Requirement
Copy out the lines of the records below, and only those lines, from the one with "yellow plate H13" through the one with "red plate B3:C5", exactly as they appear.

Data excerpts
-- -- --

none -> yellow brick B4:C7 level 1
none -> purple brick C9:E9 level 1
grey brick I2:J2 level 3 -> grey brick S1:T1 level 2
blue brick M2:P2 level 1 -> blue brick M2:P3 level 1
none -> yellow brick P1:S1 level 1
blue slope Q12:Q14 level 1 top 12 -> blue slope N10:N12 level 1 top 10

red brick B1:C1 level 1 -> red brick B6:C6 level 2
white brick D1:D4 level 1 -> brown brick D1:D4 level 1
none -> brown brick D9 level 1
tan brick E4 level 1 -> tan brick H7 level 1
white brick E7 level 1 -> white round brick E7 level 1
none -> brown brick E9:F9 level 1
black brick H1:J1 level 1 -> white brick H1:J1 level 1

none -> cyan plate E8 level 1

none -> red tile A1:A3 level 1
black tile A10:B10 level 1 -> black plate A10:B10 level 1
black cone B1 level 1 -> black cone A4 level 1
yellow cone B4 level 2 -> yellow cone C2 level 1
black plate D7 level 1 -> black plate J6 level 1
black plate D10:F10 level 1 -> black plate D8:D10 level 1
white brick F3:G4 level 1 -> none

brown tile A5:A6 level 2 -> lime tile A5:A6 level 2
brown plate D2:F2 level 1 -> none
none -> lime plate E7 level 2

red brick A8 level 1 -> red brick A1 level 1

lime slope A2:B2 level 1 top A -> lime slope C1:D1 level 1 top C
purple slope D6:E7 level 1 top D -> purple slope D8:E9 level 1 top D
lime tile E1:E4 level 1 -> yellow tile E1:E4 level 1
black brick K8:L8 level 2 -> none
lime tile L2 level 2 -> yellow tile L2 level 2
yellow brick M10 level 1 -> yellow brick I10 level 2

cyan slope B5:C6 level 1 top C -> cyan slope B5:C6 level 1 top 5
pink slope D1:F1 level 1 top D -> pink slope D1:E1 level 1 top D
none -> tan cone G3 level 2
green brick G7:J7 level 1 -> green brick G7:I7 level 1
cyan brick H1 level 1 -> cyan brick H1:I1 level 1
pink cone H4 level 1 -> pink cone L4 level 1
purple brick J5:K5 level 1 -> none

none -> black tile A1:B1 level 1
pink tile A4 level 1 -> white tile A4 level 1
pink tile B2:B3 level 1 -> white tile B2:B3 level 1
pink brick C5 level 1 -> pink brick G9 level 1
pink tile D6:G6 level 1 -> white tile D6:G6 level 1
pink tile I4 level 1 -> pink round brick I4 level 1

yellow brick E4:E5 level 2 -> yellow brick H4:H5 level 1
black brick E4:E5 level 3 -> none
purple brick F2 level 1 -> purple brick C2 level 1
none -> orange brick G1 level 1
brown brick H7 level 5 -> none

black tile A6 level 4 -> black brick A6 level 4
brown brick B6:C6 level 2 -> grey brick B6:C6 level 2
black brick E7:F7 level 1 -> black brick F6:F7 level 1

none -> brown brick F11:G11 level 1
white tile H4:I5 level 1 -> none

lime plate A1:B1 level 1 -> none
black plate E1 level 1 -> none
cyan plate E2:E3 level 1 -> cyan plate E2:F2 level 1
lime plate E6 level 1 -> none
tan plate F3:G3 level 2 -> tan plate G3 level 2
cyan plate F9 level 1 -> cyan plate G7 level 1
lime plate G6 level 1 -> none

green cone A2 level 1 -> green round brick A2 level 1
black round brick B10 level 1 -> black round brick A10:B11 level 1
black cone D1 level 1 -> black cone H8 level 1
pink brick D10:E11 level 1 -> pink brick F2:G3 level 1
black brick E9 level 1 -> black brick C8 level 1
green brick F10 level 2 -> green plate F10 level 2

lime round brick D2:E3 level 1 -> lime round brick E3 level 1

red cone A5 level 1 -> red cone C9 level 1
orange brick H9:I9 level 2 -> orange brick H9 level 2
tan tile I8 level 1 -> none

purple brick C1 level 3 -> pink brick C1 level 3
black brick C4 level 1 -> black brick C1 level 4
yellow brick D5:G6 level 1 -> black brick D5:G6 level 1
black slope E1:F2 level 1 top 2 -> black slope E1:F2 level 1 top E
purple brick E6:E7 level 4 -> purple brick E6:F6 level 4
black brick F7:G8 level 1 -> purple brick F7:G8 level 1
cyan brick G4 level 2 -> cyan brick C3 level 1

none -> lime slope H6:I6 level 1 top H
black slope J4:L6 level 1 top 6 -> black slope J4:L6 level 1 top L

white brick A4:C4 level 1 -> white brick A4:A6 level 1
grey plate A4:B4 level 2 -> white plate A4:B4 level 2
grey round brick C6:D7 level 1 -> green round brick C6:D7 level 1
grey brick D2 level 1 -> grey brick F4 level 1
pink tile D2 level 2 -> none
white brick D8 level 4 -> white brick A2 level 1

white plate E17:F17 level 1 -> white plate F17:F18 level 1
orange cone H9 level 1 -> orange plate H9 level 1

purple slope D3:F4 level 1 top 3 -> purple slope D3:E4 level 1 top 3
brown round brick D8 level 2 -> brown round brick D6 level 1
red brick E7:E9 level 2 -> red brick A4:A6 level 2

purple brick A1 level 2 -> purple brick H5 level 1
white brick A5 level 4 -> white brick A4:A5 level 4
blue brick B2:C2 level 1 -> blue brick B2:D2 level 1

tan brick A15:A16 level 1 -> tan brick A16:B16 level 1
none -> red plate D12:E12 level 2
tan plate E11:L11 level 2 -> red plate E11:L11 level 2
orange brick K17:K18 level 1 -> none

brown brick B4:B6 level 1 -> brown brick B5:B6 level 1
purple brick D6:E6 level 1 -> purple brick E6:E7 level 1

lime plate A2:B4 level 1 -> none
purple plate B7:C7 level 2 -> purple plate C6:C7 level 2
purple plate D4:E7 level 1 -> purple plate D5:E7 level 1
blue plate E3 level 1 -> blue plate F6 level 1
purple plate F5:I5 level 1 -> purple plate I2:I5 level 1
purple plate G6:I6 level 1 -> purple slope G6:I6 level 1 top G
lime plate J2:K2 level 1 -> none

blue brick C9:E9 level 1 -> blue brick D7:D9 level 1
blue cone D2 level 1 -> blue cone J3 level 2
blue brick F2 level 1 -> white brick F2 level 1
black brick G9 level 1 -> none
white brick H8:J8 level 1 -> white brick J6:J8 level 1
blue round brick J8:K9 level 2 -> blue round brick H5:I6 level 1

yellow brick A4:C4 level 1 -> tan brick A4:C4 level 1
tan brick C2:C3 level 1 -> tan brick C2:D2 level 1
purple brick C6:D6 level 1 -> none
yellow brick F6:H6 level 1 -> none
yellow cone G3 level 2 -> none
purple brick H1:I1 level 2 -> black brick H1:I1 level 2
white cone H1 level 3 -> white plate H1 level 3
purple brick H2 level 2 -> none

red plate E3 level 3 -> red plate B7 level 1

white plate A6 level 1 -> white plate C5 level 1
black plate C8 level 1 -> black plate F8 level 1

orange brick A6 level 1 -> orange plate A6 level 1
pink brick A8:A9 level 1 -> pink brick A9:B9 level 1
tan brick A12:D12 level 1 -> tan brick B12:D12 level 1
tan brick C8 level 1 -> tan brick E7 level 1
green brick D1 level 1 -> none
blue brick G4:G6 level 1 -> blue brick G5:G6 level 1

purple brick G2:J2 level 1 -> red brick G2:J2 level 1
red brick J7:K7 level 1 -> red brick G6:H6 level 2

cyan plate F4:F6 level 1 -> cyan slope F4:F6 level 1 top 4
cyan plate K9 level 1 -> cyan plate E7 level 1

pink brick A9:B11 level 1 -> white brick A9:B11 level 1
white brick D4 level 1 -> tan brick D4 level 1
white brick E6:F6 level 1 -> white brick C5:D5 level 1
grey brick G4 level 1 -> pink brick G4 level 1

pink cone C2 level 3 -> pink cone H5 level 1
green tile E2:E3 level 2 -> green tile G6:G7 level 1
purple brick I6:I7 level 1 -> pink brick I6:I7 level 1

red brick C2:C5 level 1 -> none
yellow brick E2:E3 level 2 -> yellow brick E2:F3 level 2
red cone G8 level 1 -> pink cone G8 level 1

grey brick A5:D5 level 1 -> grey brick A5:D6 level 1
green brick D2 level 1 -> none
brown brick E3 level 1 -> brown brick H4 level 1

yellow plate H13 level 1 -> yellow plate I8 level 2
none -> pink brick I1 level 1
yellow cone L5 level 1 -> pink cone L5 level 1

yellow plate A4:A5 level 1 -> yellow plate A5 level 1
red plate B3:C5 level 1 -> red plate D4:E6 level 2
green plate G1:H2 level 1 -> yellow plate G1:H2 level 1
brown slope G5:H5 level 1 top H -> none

-- -- --

Exercise solution
yellow plate H13 level 1 -> yellow plate I8 level 2
none -> pink brick I1 level 1
yellow cone L5 level 1 -> pink cone L5 level 1

yellow plate A4:A5 level 1 -> yellow plate A5 level 1
red plate B3:C5 level 1 -> red plate D4:E6 level 2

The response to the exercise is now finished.